> [WHAT YOU SHOULD DO]
Pull out from the material below all lines with "light".
--- THE DATA Enclosed Below ---
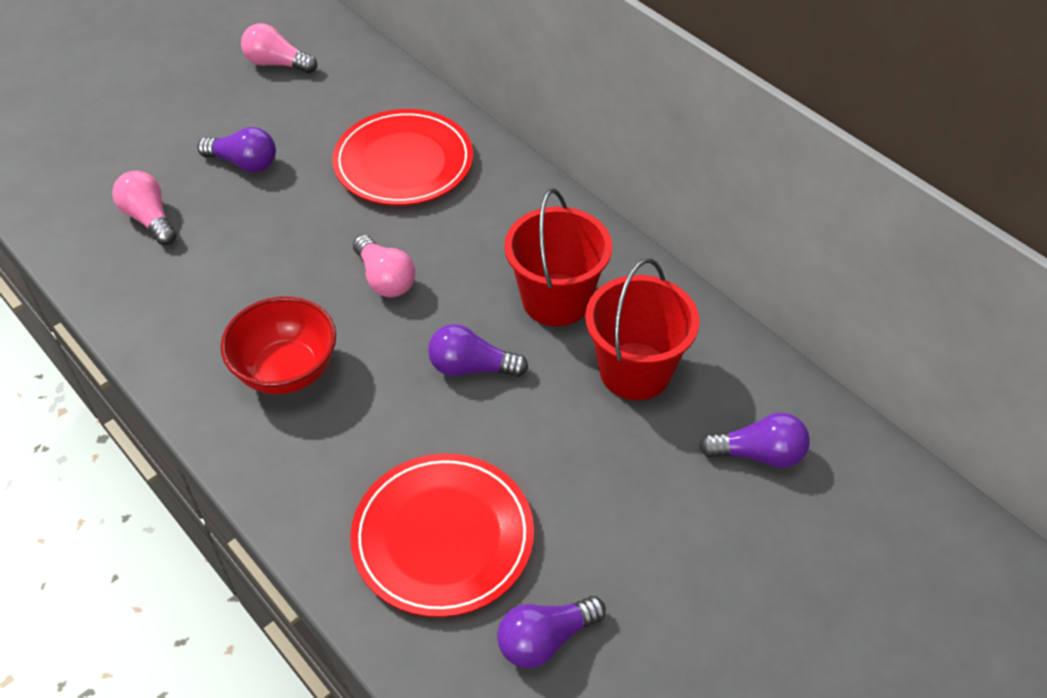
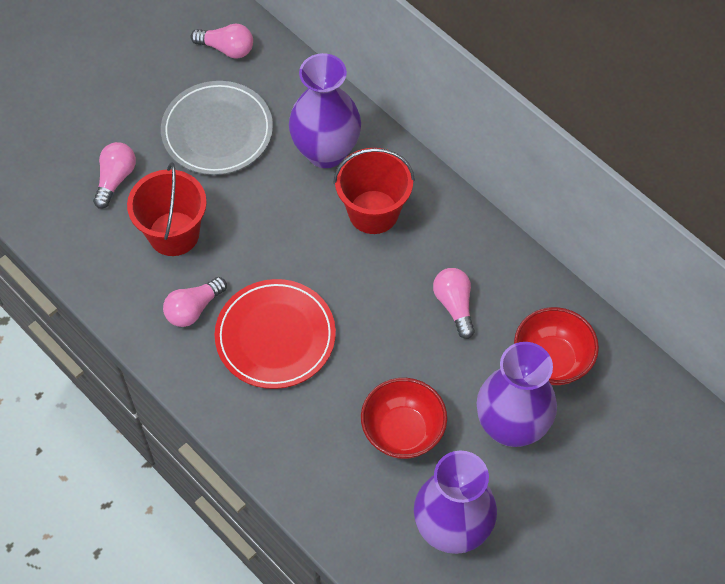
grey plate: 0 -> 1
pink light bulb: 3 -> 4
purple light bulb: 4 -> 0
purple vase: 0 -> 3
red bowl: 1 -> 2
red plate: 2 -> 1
--- End of Enclosed THE DATA ---
--- THE DATA Enclosed Below ---
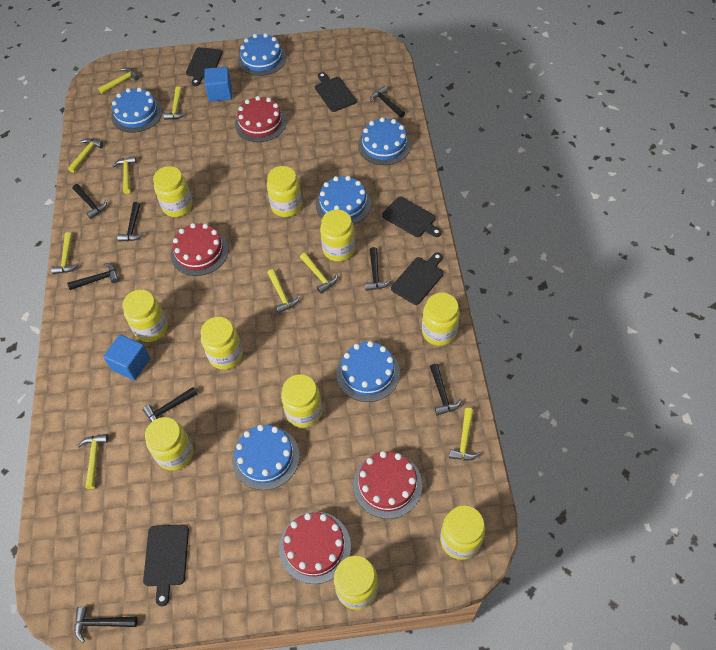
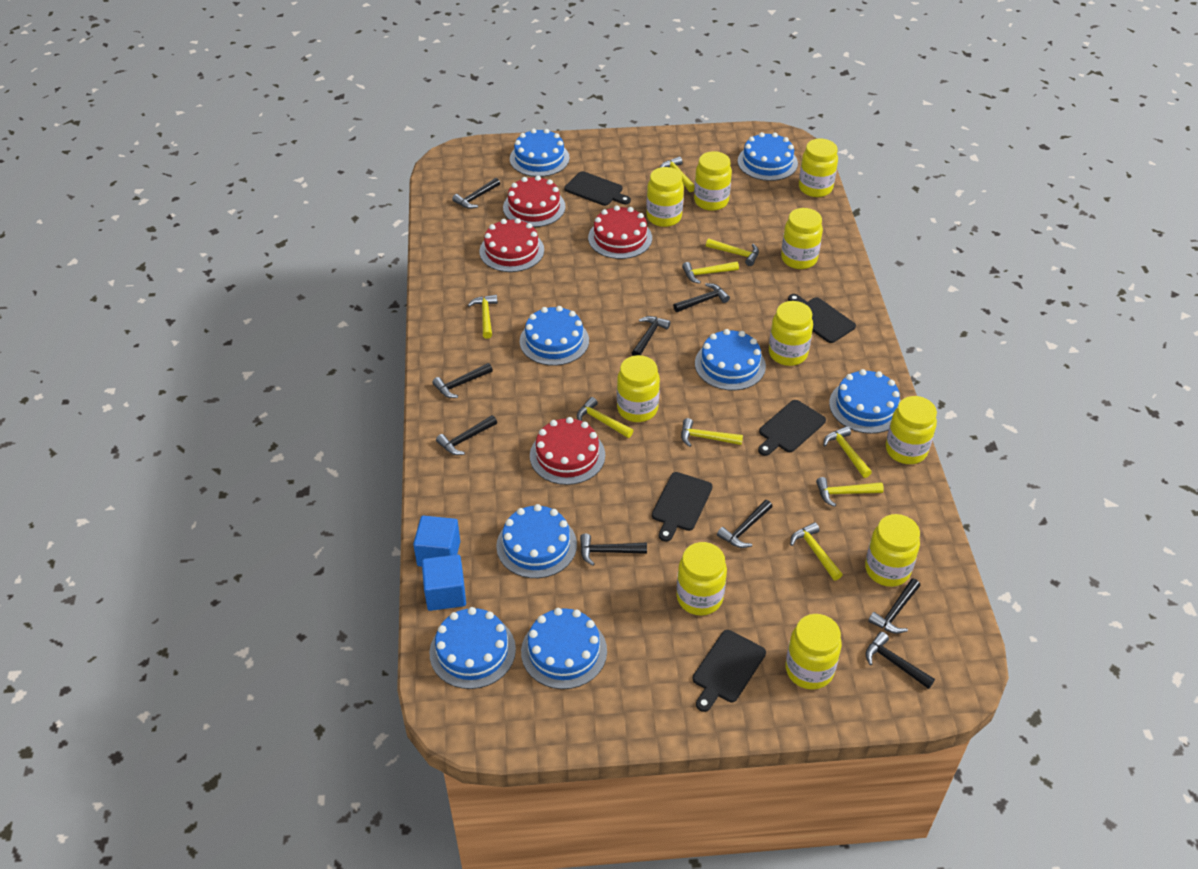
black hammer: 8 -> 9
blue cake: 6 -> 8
--- End of Enclosed THE DATA ---
> [THE ANSWER]
pink light bulb: 3 -> 4
purple light bulb: 4 -> 0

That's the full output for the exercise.